Would you filter these records and copy every line that has the word "yellow"?
START INFORMATION PROVIDED
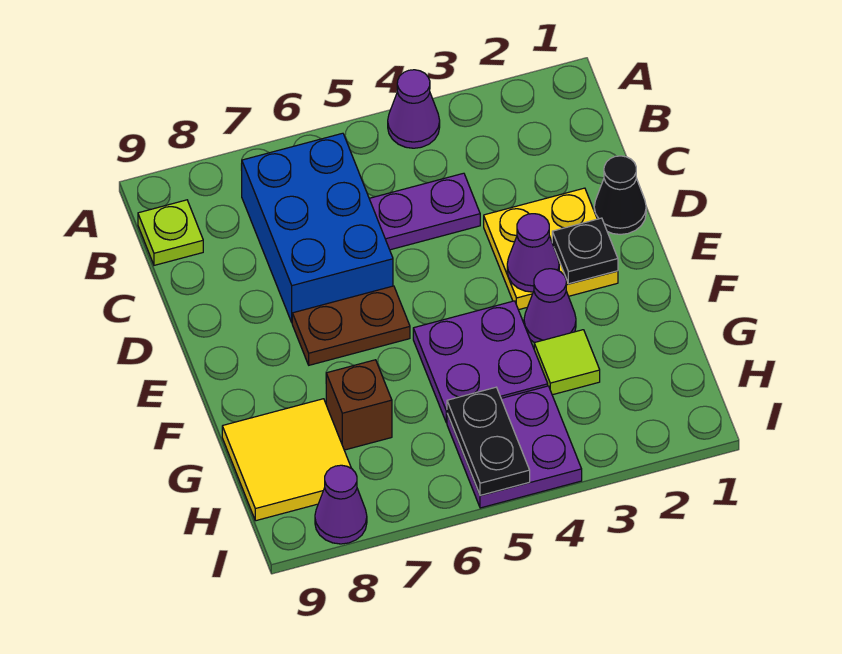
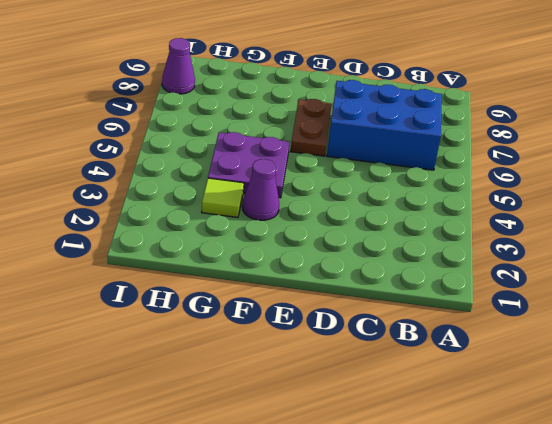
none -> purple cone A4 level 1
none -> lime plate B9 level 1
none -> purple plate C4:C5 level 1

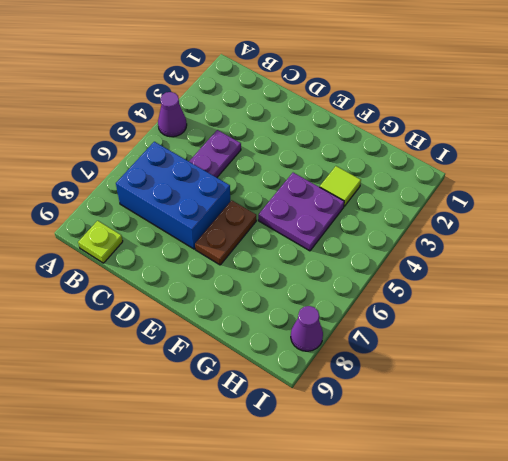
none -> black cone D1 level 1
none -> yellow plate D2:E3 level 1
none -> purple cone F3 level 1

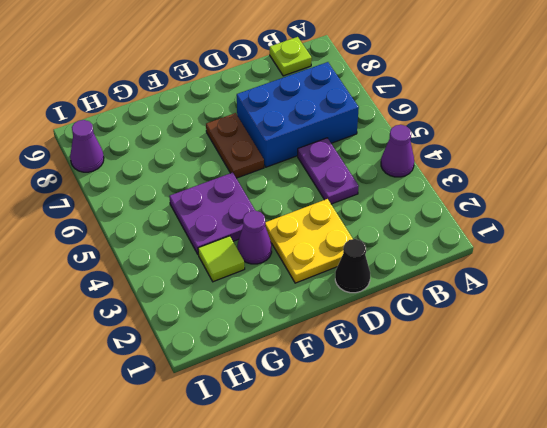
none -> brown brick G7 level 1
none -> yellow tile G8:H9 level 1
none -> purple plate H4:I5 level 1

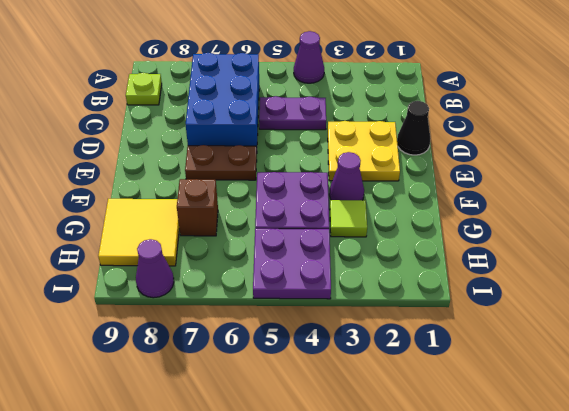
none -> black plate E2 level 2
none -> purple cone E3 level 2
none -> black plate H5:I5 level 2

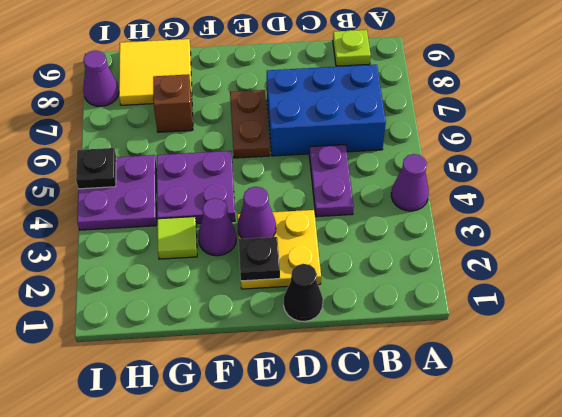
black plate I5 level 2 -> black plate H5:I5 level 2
END INFORMATION PROVIDED
◆ **SOLUTION FOR THIS EXERCISE**:
none -> yellow plate D2:E3 level 1
none -> yellow tile G8:H9 level 1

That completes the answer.